Collection entries
++++++

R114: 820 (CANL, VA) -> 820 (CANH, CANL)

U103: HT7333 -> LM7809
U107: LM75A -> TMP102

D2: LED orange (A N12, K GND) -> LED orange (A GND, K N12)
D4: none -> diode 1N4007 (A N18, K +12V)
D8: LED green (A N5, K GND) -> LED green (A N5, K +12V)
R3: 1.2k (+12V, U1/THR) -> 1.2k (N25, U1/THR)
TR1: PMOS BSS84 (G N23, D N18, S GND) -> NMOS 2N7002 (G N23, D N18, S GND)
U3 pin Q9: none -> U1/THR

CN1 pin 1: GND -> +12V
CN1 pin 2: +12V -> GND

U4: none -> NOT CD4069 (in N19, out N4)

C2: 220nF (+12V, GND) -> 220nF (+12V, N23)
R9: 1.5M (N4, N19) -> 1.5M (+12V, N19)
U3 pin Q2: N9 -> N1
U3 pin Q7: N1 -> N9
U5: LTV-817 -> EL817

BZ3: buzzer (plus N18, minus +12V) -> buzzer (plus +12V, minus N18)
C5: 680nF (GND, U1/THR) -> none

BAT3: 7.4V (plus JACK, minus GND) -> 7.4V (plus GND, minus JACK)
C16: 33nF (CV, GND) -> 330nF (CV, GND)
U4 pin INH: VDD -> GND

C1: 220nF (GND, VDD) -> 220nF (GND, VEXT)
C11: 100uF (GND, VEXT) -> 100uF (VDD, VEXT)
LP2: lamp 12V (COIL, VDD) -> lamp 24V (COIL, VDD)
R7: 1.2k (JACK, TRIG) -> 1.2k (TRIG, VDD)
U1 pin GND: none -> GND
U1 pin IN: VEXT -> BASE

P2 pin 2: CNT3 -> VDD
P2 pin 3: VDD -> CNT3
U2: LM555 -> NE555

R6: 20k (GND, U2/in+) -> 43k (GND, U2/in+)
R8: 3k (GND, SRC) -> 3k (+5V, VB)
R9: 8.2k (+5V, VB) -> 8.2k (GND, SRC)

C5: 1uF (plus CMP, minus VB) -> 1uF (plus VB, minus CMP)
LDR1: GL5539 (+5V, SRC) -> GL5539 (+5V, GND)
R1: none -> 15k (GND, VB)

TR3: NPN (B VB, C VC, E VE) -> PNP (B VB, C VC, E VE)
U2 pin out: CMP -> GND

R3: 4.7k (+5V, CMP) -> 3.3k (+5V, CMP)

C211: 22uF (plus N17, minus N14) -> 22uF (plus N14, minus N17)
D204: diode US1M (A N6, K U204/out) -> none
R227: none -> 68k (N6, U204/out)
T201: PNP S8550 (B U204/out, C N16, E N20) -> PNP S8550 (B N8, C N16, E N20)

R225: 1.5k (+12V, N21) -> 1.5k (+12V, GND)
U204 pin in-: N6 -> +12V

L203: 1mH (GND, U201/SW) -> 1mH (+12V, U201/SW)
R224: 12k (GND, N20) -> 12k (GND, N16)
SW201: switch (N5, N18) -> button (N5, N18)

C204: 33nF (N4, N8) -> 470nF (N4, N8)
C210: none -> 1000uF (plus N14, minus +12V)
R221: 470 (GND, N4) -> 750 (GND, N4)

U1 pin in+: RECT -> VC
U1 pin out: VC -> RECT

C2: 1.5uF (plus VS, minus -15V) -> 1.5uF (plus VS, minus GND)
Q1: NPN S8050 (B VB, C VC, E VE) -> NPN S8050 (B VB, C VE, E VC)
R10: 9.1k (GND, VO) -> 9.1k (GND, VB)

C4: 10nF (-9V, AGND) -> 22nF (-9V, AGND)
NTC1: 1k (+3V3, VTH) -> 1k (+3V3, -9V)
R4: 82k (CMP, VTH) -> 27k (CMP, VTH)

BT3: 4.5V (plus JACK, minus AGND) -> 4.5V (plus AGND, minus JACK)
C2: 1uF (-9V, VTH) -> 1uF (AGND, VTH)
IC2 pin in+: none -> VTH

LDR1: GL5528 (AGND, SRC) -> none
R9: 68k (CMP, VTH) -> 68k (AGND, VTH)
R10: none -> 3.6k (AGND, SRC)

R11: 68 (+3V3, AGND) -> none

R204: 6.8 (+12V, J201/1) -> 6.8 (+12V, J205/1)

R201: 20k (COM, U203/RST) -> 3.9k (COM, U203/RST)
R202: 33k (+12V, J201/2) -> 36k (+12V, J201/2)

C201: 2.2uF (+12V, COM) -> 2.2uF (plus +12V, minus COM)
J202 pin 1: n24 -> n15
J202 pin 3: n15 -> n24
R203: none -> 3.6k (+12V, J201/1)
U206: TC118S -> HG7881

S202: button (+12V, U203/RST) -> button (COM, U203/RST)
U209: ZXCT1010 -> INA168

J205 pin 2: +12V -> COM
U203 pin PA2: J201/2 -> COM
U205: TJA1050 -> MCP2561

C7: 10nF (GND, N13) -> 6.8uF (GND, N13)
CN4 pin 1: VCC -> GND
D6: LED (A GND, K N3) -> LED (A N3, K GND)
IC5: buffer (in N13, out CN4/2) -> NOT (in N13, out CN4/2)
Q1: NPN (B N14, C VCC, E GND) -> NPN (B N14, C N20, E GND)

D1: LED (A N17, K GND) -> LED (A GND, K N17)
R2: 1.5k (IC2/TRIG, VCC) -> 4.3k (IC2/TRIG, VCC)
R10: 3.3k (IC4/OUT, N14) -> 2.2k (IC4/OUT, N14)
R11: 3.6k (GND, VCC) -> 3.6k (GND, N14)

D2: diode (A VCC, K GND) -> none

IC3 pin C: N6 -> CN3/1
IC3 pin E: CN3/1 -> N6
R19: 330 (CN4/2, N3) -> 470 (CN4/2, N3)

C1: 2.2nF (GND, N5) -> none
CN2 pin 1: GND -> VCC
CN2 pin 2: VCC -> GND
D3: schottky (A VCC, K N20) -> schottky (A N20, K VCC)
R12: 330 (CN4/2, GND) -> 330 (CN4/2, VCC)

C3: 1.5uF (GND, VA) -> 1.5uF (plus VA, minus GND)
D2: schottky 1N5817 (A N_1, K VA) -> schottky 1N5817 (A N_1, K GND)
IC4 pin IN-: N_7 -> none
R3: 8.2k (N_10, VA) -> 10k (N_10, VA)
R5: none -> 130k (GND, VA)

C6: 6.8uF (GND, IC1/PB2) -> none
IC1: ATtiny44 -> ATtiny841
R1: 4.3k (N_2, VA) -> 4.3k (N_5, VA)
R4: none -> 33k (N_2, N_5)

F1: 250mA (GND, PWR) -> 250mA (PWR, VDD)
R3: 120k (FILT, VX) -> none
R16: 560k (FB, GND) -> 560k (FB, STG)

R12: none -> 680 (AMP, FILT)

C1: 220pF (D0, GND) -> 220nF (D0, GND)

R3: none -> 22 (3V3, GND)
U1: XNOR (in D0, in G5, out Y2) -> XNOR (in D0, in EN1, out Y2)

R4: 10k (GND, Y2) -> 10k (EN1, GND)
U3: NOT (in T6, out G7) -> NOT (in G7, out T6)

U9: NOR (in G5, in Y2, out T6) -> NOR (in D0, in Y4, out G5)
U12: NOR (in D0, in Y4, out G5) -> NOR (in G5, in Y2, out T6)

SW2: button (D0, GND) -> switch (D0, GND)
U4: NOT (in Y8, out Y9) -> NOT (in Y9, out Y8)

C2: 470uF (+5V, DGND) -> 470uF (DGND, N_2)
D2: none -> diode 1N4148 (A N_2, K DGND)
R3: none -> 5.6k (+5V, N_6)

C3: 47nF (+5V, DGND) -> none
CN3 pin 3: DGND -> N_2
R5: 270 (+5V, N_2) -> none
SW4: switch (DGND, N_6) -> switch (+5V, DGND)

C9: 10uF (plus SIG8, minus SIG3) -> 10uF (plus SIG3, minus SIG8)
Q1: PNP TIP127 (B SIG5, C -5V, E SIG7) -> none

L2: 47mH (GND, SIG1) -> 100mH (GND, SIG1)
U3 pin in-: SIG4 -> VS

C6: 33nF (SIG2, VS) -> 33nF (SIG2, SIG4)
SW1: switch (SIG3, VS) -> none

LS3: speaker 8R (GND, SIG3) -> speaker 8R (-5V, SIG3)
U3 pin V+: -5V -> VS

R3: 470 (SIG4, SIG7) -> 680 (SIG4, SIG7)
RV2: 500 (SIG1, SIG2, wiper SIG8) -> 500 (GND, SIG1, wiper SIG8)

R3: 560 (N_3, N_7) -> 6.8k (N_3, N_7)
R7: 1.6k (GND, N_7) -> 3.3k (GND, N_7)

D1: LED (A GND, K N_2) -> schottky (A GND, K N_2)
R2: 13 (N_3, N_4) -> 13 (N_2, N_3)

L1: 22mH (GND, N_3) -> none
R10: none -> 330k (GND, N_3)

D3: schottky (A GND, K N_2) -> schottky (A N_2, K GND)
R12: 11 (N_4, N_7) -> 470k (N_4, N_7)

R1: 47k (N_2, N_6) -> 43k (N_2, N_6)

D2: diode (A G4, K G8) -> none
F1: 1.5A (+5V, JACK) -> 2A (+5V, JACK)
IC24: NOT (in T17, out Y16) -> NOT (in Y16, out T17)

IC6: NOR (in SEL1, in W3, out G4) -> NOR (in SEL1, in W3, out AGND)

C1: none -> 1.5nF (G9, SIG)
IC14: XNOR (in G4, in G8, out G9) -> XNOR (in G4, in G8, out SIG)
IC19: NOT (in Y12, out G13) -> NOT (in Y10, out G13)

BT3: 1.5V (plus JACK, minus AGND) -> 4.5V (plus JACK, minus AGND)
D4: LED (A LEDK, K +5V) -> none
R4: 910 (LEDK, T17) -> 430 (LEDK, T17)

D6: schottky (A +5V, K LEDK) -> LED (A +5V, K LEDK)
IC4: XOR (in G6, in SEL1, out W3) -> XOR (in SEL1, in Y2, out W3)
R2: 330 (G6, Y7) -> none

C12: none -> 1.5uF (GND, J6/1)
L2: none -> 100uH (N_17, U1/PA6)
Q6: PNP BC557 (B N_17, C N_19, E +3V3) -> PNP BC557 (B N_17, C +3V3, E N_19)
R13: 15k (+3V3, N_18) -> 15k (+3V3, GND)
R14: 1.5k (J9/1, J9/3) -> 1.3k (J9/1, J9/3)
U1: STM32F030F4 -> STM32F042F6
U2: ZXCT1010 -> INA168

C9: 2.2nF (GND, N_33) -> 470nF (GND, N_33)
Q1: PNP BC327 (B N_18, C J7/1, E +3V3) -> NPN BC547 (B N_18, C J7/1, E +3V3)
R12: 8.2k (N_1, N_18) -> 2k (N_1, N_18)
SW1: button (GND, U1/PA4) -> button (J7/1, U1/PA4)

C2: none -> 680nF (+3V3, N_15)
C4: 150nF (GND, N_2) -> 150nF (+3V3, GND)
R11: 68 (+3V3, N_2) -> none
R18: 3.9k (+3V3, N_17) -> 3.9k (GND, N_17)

++++++

#### TASK TO COMPLETE:
Please go line by line through the records above, copying each one that holds the string "TRIG".

#### EXERCISE RESPONSE:
R7: 1.2k (JACK, TRIG) -> 1.2k (TRIG, VDD)
R2: 1.5k (IC2/TRIG, VCC) -> 4.3k (IC2/TRIG, VCC)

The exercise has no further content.